What is required: Exactly as written, print out each entry in the data, with no pictures.

Object displacement listings:
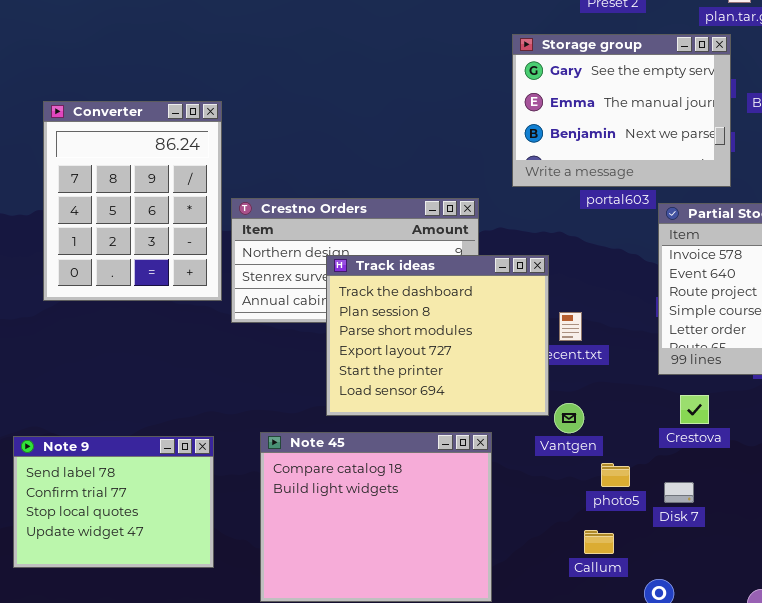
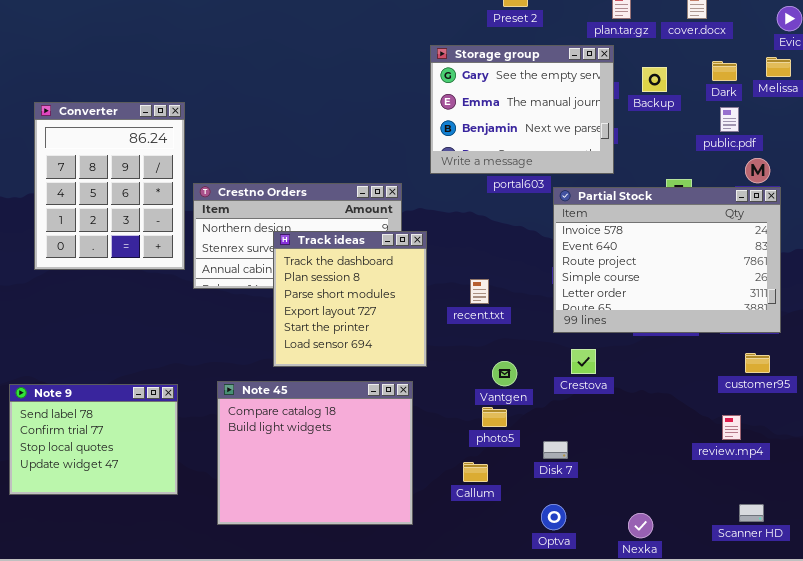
Track ideas: [326,255,549,416] -> [273,231,427,367], resized
Vantgen: [554,403,584,433] -> [492,361,517,386], moved
photo5: [601,463,630,487] -> [482,407,507,427], moved
Disk 7: [664,482,694,503] -> [543,441,568,459], moved
Callum: [584,530,614,554] -> [463,462,488,482], moved

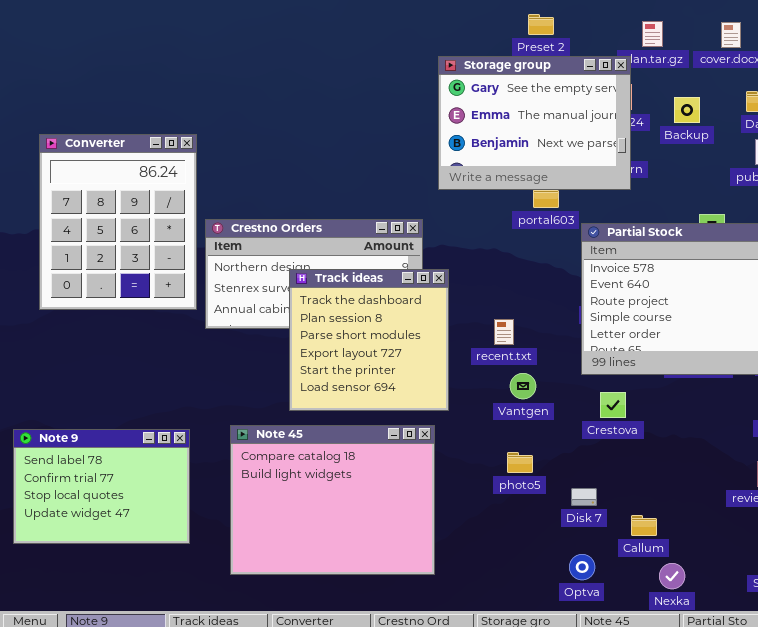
Storage group: [430,45,614,174] -> [438,56,631,190], moved
Vantgen: [492,361,517,386] -> [510,373,536,399], moved
Callum: [463,462,488,482] -> [631,515,657,536], moved

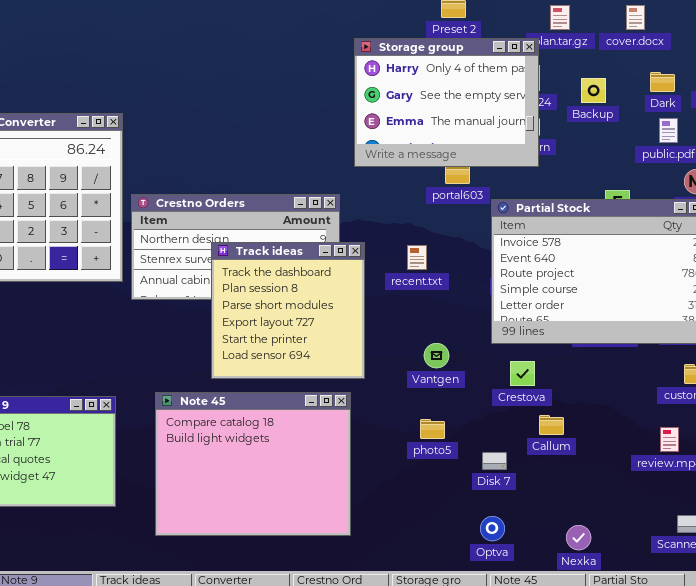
Storage group: [438,56,631,190] -> [354,38,539,167], scrolled up 1 row
recent.txt: [494,319,514,345] -> [407,245,427,270], moved
Callum: [631,515,657,536] -> [539,415,564,435], moved

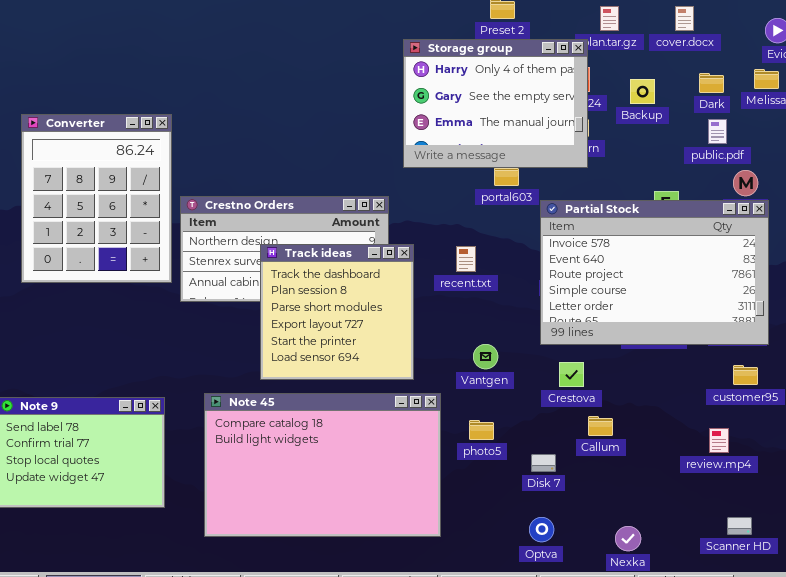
Note 45: [155,392,351,536] -> [204,393,441,537], resized

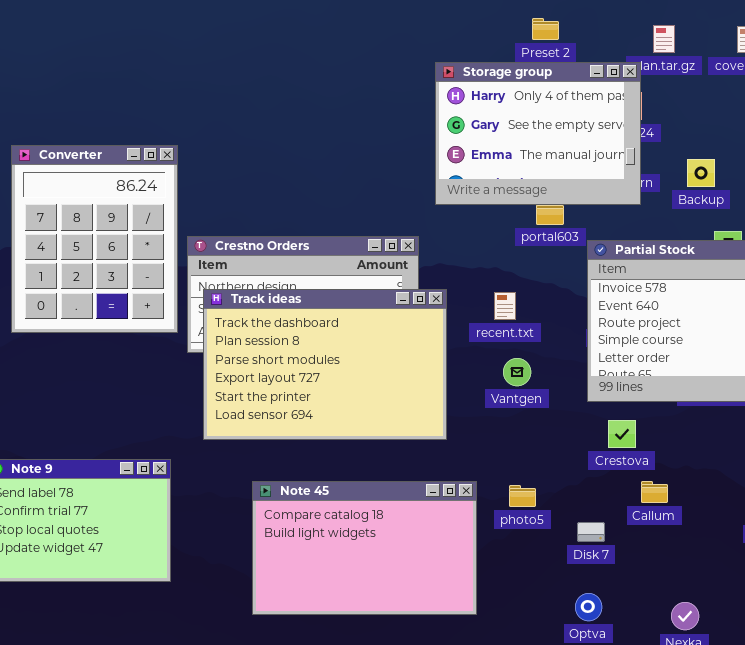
Backup: [630,79,655,104] -> [687,159,715,187], moved
Track ideas: [260,244,414,380] -> [203,289,447,440], resized
Vantgen: [473,344,498,369] -> [503,358,531,386], moved
Note 45: [204,393,441,537] -> [252,481,477,615], resized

Result below:
Track ideas: [326,255,549,416] -> [273,231,427,367], resized
Vantgen: [554,403,584,433] -> [492,361,517,386], moved
photo5: [601,463,630,487] -> [482,407,507,427], moved
Disk 7: [664,482,694,503] -> [543,441,568,459], moved
Callum: [584,530,614,554] -> [463,462,488,482], moved

Storage group: [430,45,614,174] -> [438,56,631,190], moved
Vantgen: [492,361,517,386] -> [510,373,536,399], moved
Callum: [463,462,488,482] -> [631,515,657,536], moved

Storage group: [438,56,631,190] -> [354,38,539,167], scrolled up 1 row
recent.txt: [494,319,514,345] -> [407,245,427,270], moved
Callum: [631,515,657,536] -> [539,415,564,435], moved

Note 45: [155,392,351,536] -> [204,393,441,537], resized

Backup: [630,79,655,104] -> [687,159,715,187], moved
Track ideas: [260,244,414,380] -> [203,289,447,440], resized
Vantgen: [473,344,498,369] -> [503,358,531,386], moved
Note 45: [204,393,441,537] -> [252,481,477,615], resized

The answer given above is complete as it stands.